>>>
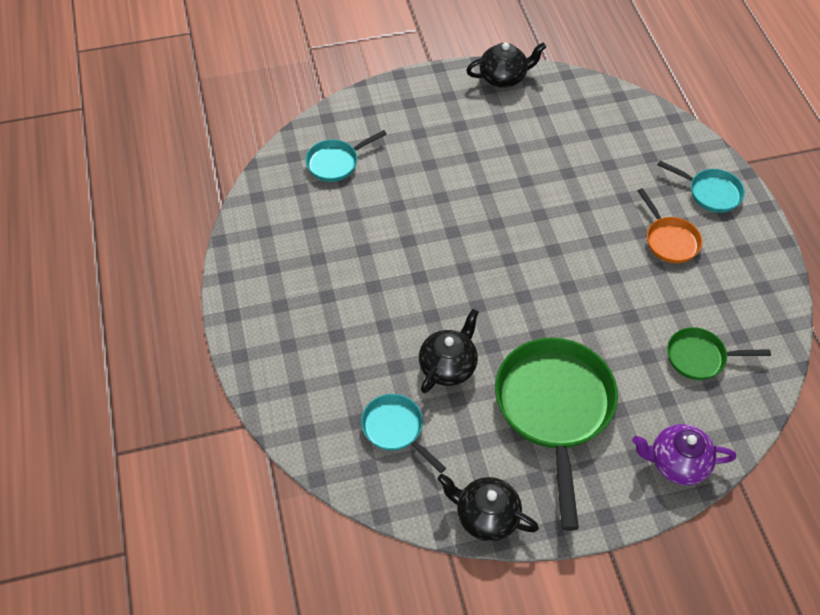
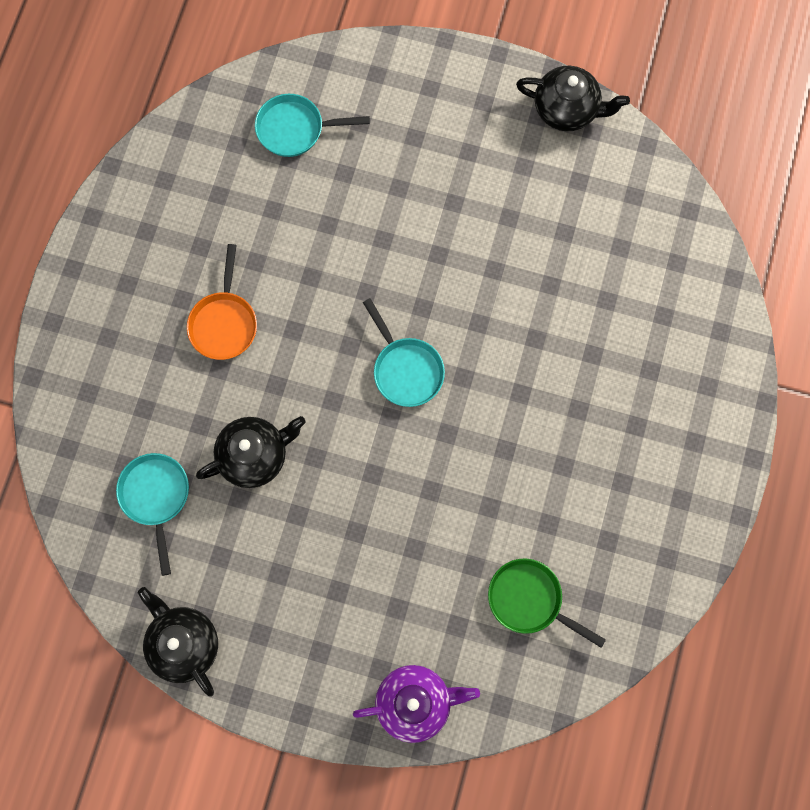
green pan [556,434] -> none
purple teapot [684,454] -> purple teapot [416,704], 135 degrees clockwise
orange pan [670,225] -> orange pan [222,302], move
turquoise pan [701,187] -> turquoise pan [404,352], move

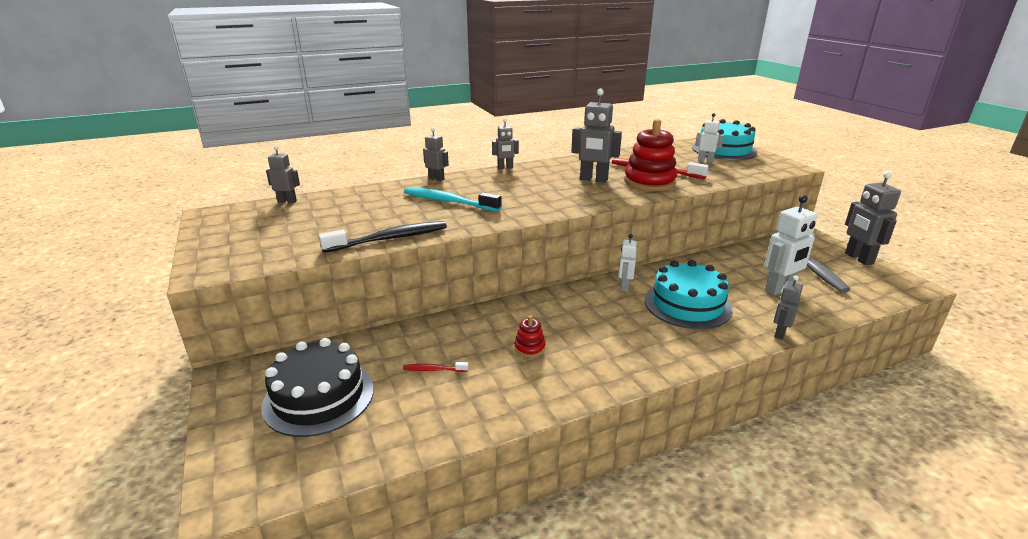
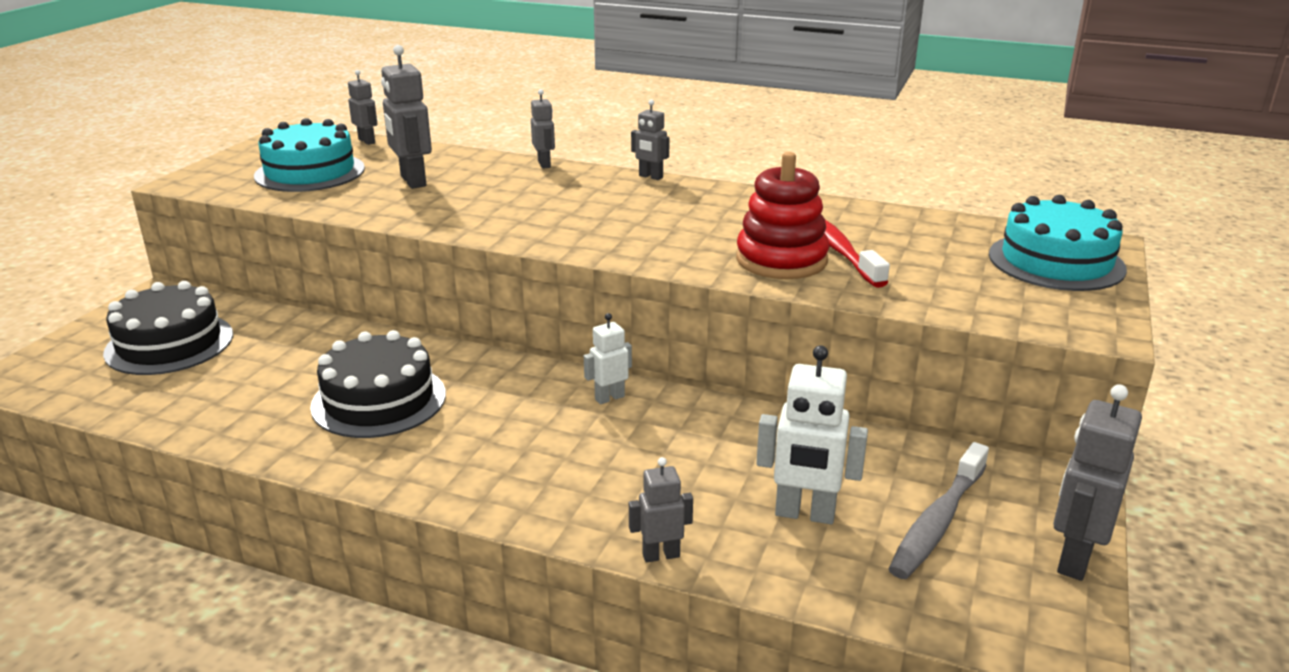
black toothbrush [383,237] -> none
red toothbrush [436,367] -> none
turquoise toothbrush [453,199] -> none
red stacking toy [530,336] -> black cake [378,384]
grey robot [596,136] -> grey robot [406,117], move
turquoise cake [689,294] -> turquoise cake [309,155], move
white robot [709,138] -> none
<<<
▶ WHAT YOU ARE ASKED TO DO
Set the pictures aside and transcribe the data above exactly.

▶ TASK RESULT
green pan [556,434] -> none
purple teapot [684,454] -> purple teapot [416,704], 135 degrees clockwise
orange pan [670,225] -> orange pan [222,302], move
turquoise pan [701,187] -> turquoise pan [404,352], move

black toothbrush [383,237] -> none
red toothbrush [436,367] -> none
turquoise toothbrush [453,199] -> none
red stacking toy [530,336] -> black cake [378,384]
grey robot [596,136] -> grey robot [406,117], move
turquoise cake [689,294] -> turquoise cake [309,155], move
white robot [709,138] -> none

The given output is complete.